GIVEN RECORDS —
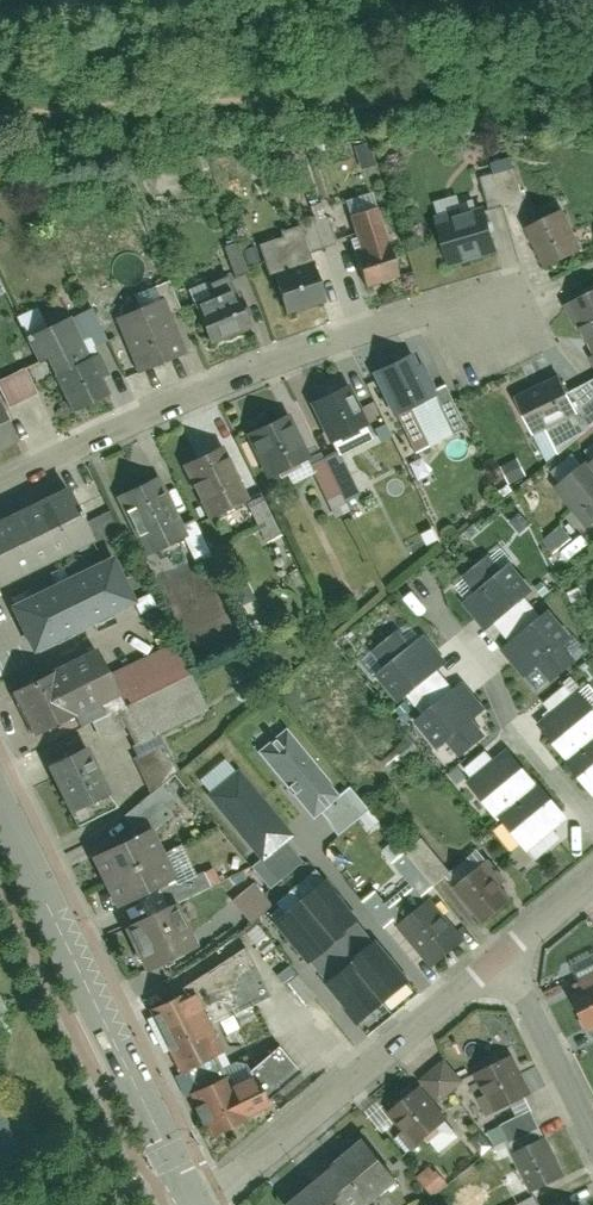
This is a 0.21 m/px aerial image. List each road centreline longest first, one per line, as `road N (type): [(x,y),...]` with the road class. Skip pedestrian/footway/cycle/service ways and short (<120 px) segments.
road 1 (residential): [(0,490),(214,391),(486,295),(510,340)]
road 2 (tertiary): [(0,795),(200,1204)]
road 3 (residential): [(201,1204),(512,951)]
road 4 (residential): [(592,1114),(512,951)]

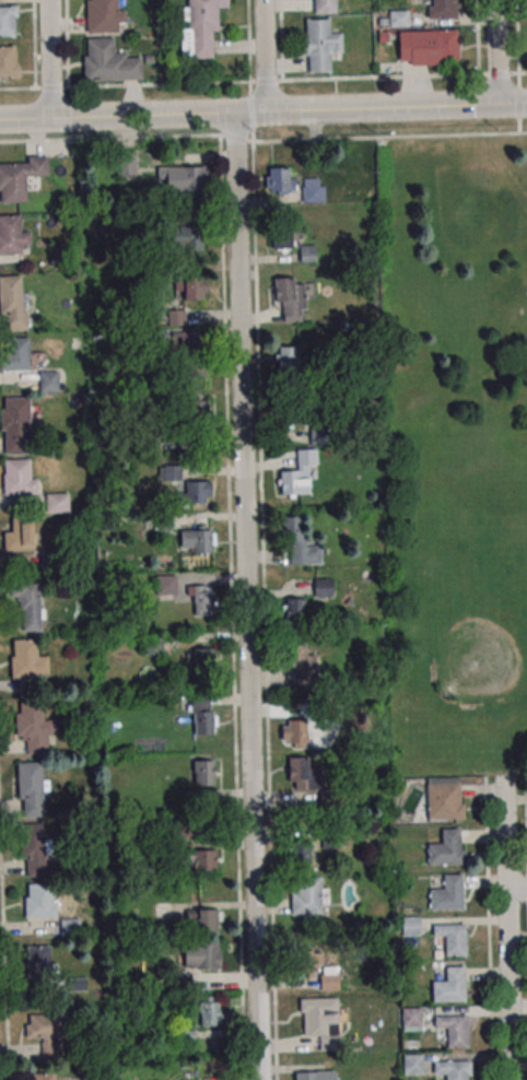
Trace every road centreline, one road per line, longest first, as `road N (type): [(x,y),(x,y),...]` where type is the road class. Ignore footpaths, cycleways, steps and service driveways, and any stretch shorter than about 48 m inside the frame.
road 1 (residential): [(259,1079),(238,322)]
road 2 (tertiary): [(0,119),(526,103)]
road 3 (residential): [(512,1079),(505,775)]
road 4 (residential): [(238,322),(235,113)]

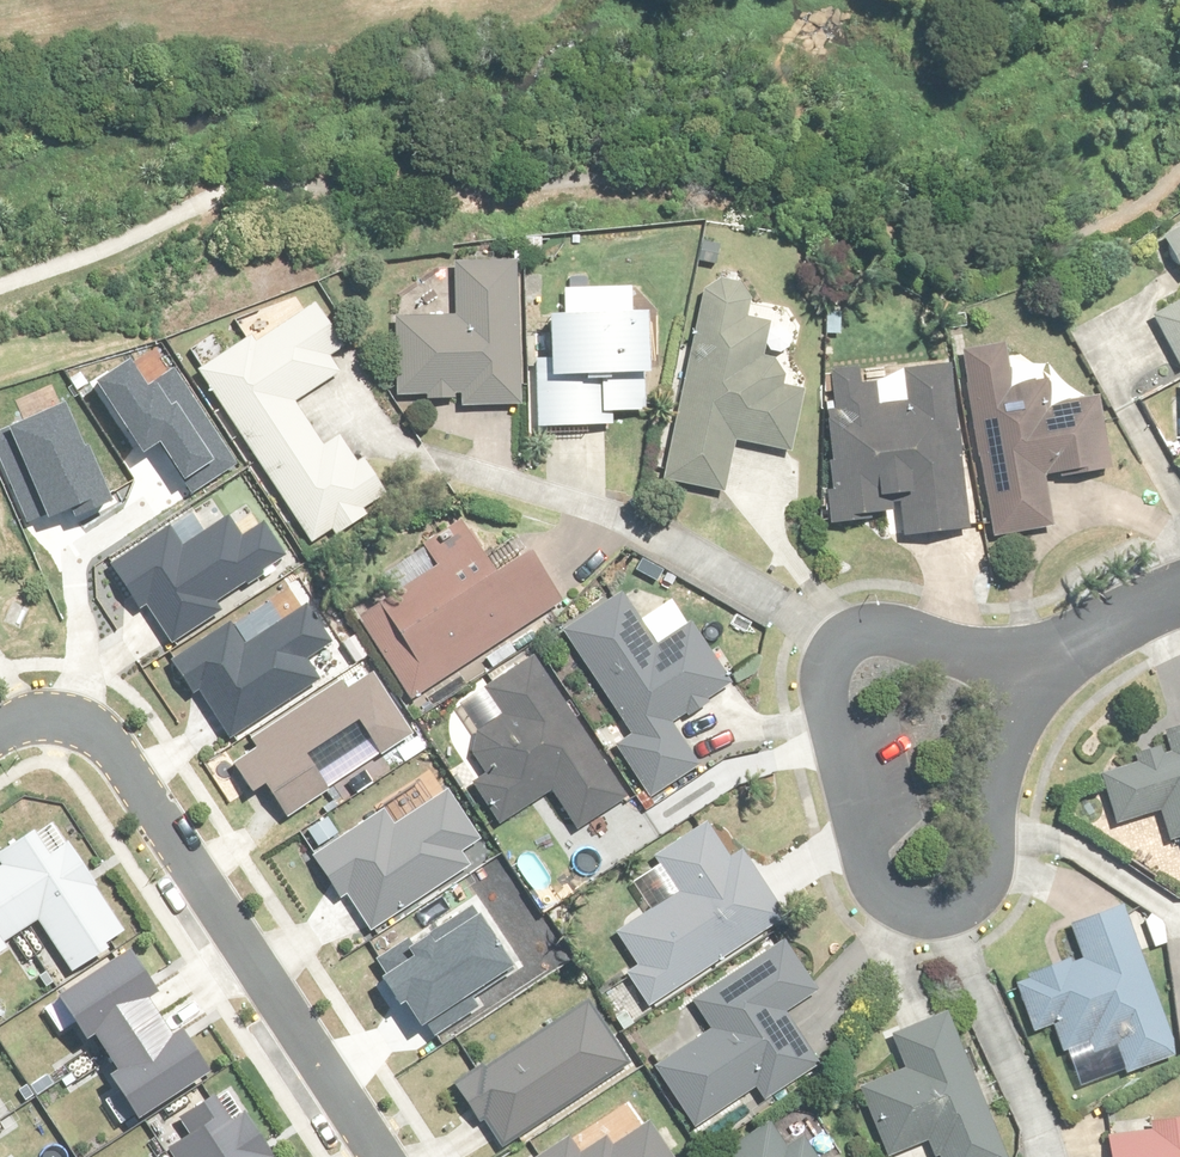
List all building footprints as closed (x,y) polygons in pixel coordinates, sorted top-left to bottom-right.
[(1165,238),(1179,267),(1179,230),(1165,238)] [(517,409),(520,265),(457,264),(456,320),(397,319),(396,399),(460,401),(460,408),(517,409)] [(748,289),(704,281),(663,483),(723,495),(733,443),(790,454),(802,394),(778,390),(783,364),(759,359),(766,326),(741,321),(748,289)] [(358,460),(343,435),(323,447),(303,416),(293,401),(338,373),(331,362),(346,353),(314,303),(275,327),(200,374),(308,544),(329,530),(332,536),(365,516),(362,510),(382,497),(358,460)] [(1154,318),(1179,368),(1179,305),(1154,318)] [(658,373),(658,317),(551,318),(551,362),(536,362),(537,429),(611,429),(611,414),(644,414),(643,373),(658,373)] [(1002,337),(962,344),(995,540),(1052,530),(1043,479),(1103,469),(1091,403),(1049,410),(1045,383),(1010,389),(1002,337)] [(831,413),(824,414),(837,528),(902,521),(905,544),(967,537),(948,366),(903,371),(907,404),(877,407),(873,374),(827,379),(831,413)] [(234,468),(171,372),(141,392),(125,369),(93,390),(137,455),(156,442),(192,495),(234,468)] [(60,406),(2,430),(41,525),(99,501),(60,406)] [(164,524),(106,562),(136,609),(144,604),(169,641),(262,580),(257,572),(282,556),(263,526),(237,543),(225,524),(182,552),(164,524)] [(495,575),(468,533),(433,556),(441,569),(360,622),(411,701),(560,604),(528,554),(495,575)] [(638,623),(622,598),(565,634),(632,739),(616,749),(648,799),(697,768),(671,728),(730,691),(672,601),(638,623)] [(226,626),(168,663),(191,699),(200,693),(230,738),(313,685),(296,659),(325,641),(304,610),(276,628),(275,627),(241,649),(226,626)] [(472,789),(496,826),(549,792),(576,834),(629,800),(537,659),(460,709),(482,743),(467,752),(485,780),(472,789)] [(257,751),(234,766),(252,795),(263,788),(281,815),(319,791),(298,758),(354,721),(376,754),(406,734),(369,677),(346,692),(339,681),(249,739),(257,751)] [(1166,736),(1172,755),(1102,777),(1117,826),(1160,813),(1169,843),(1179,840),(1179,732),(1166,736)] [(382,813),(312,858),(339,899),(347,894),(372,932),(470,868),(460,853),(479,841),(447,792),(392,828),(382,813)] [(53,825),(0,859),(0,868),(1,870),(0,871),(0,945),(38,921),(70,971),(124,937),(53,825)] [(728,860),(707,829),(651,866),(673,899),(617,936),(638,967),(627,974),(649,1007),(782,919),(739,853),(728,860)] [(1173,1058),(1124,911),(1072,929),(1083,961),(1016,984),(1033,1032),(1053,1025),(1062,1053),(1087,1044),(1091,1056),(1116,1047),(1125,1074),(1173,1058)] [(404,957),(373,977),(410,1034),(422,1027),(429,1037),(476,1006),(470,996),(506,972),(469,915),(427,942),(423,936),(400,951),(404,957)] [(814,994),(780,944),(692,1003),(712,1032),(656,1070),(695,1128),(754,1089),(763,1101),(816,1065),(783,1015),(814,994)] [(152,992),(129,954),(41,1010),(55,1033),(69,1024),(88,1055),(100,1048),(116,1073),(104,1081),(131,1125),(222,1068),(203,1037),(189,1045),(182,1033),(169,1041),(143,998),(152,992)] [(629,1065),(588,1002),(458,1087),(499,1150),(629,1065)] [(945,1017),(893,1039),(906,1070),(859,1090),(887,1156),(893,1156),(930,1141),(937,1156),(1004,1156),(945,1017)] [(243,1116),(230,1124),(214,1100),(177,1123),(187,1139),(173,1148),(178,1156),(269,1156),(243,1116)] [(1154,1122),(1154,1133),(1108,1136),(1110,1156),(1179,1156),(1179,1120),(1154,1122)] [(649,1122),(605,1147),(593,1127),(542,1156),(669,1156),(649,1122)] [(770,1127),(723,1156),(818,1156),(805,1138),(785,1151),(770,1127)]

EXERCISE INSTRUCTIONS —
Could you copy each line above exactly as written, minus any pictures?

TASK SOLUTION —
This is a 0.21 m/px aerial image. List each road centreline longest first, one per line, as `road N (type): [(x,y),...]` with the road class. Skip pedestrian/footway/cycle/service ways and short (<120 px) segments.
road 1 (residential): [(0,490),(214,391),(486,295),(510,340)]
road 2 (tertiary): [(0,795),(200,1204)]
road 3 (residential): [(201,1204),(512,951)]
road 4 (residential): [(592,1114),(512,951)]

Trace every road centreline, one road per line, longest first, as `road N (type): [(x,y),(x,y),...]` where type is the road class. Ignore footpaths, cycleways, steps and service driveways, and any stretch shorter than about 48 m inside the frame.
road 1 (residential): [(259,1079),(238,322)]
road 2 (tertiary): [(0,119),(526,103)]
road 3 (residential): [(512,1079),(505,775)]
road 4 (residential): [(238,322),(235,113)]

List all building footprints as closed (x,y) polygons in pixel coordinates, sorted top-left to bottom-right.
[(1165,238),(1179,267),(1179,230),(1165,238)] [(517,409),(520,265),(457,264),(456,320),(397,319),(396,399),(460,401),(460,408),(517,409)] [(748,289),(704,281),(663,483),(723,495),(733,443),(790,454),(802,394),(778,390),(783,364),(759,359),(766,326),(741,321),(748,289)] [(358,460),(343,435),(323,447),(303,416),(293,401),(338,373),(331,362),(346,353),(314,303),(275,327),(200,374),(308,544),(329,530),(332,536),(365,516),(362,510),(382,497),(358,460)] [(1154,318),(1179,368),(1179,305),(1154,318)] [(658,373),(658,317),(551,318),(551,362),(536,362),(537,429),(611,429),(611,414),(644,414),(643,373),(658,373)] [(1002,337),(962,344),(995,540),(1052,530),(1043,479),(1103,469),(1091,403),(1049,410),(1045,383),(1010,389),(1002,337)] [(831,413),(824,414),(837,528),(902,521),(905,544),(967,537),(948,366),(903,371),(907,404),(877,407),(873,374),(827,379),(831,413)] [(234,468),(171,372),(141,392),(125,369),(93,390),(137,455),(156,442),(192,495),(234,468)] [(60,406),(2,430),(41,525),(99,501),(60,406)] [(164,524),(106,562),(136,609),(144,604),(169,641),(262,580),(257,572),(282,556),(263,526),(237,543),(225,524),(182,552),(164,524)] [(495,575),(468,533),(433,556),(441,569),(360,622),(411,701),(560,604),(528,554),(495,575)] [(638,623),(622,598),(565,634),(632,739),(616,749),(648,799),(697,768),(671,728),(730,691),(672,601),(638,623)] [(226,626),(168,663),(191,699),(200,693),(230,738),(313,685),(296,659),(325,641),(304,610),(276,628),(275,627),(241,649),(226,626)] [(472,789),(496,826),(549,792),(576,834),(629,800),(537,659),(460,709),(482,743),(467,752),(485,780),(472,789)] [(257,751),(234,766),(252,795),(263,788),(281,815),(319,791),(298,758),(354,721),(376,754),(406,734),(369,677),(346,692),(339,681),(249,739),(257,751)] [(1166,736),(1172,755),(1102,777),(1117,826),(1160,813),(1169,843),(1179,840),(1179,732),(1166,736)] [(382,813),(312,858),(339,899),(347,894),(372,932),(470,868),(460,853),(479,841),(447,792),(392,828),(382,813)] [(53,825),(0,859),(0,868),(1,870),(0,871),(0,945),(38,921),(70,971),(124,937),(53,825)] [(728,860),(707,829),(651,866),(673,899),(617,936),(638,967),(627,974),(649,1007),(782,919),(739,853),(728,860)] [(1173,1058),(1124,911),(1072,929),(1083,961),(1016,984),(1033,1032),(1053,1025),(1062,1053),(1087,1044),(1091,1056),(1116,1047),(1125,1074),(1173,1058)] [(404,957),(373,977),(410,1034),(422,1027),(429,1037),(476,1006),(470,996),(506,972),(469,915),(427,942),(423,936),(400,951),(404,957)] [(814,994),(780,944),(692,1003),(712,1032),(656,1070),(695,1128),(754,1089),(763,1101),(816,1065),(783,1015),(814,994)] [(152,992),(129,954),(41,1010),(55,1033),(69,1024),(88,1055),(100,1048),(116,1073),(104,1081),(131,1125),(222,1068),(203,1037),(189,1045),(182,1033),(169,1041),(143,998),(152,992)] [(629,1065),(588,1002),(458,1087),(499,1150),(629,1065)] [(945,1017),(893,1039),(906,1070),(859,1090),(887,1156),(893,1156),(930,1141),(937,1156),(1004,1156),(945,1017)] [(243,1116),(230,1124),(214,1100),(177,1123),(187,1139),(173,1148),(178,1156),(269,1156),(243,1116)] [(1154,1122),(1154,1133),(1108,1136),(1110,1156),(1179,1156),(1179,1120),(1154,1122)] [(649,1122),(605,1147),(593,1127),(542,1156),(669,1156),(649,1122)] [(770,1127),(723,1156),(818,1156),(805,1138),(785,1151),(770,1127)]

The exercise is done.